Among the entries that follow, the required portion opens with the line containing "(394, 114) = (561, 236): grey" and closes with the line containing "(714, 298) = (89, 219): brown". Give that portion again exactly, and nothing else.

-- RECORDS PROVIDED --
---+---

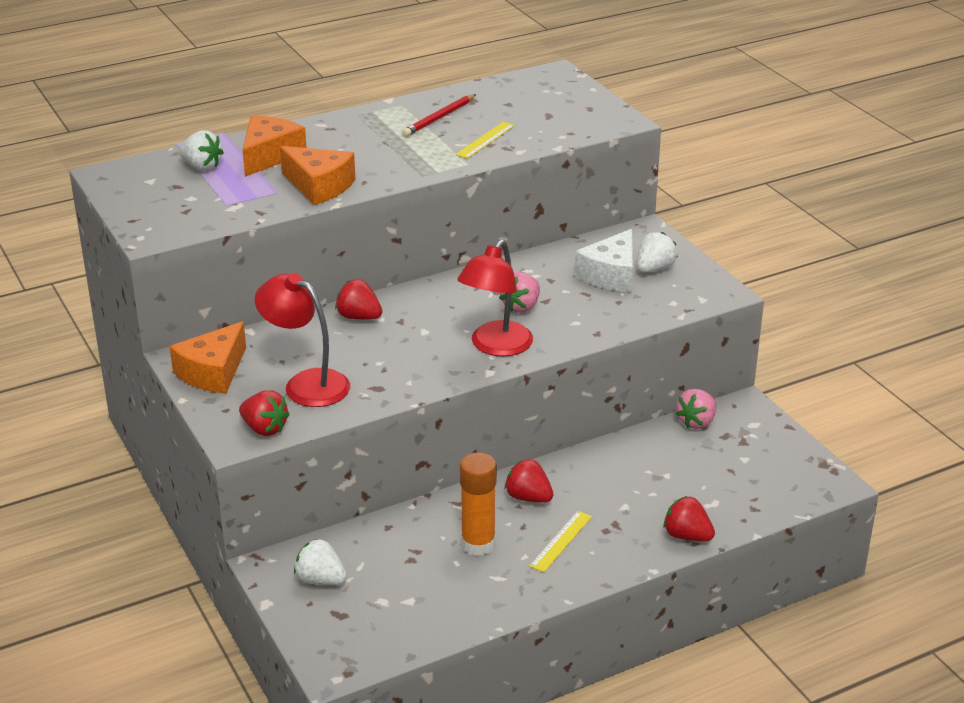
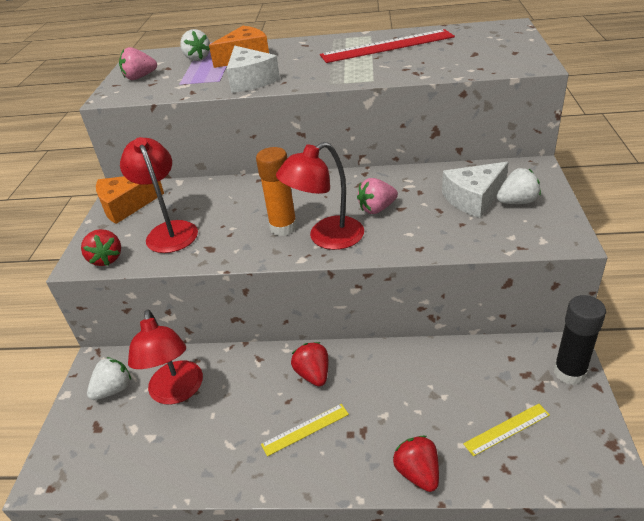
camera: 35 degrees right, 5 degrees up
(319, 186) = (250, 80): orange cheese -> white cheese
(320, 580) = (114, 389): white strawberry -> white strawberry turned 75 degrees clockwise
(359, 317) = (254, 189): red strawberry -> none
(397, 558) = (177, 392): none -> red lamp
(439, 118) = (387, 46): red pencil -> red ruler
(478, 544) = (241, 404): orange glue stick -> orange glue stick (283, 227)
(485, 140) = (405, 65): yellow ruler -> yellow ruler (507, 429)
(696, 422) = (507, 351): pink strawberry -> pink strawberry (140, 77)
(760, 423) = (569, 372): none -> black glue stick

---+---

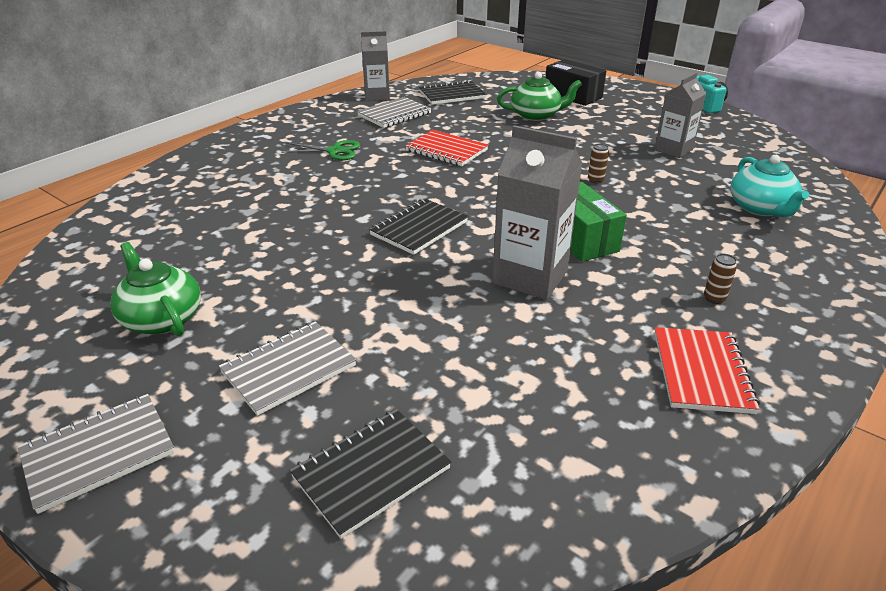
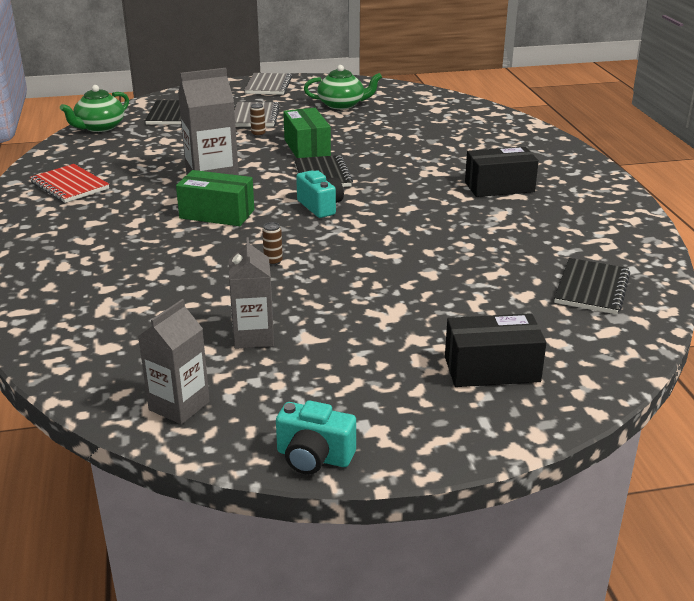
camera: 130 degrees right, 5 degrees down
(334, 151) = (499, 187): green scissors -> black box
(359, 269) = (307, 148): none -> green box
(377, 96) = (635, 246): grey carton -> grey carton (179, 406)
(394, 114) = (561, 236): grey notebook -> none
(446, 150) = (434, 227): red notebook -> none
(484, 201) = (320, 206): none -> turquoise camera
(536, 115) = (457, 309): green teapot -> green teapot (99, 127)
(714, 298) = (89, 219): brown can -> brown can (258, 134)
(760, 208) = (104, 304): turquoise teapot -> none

---+---

-- TASK RESPONSE --
(394, 114) = (561, 236): grey notebook -> none
(446, 150) = (434, 227): red notebook -> none
(484, 201) = (320, 206): none -> turquoise camera
(536, 115) = (457, 309): green teapot -> green teapot (99, 127)
(714, 298) = (89, 219): brown can -> brown can (258, 134)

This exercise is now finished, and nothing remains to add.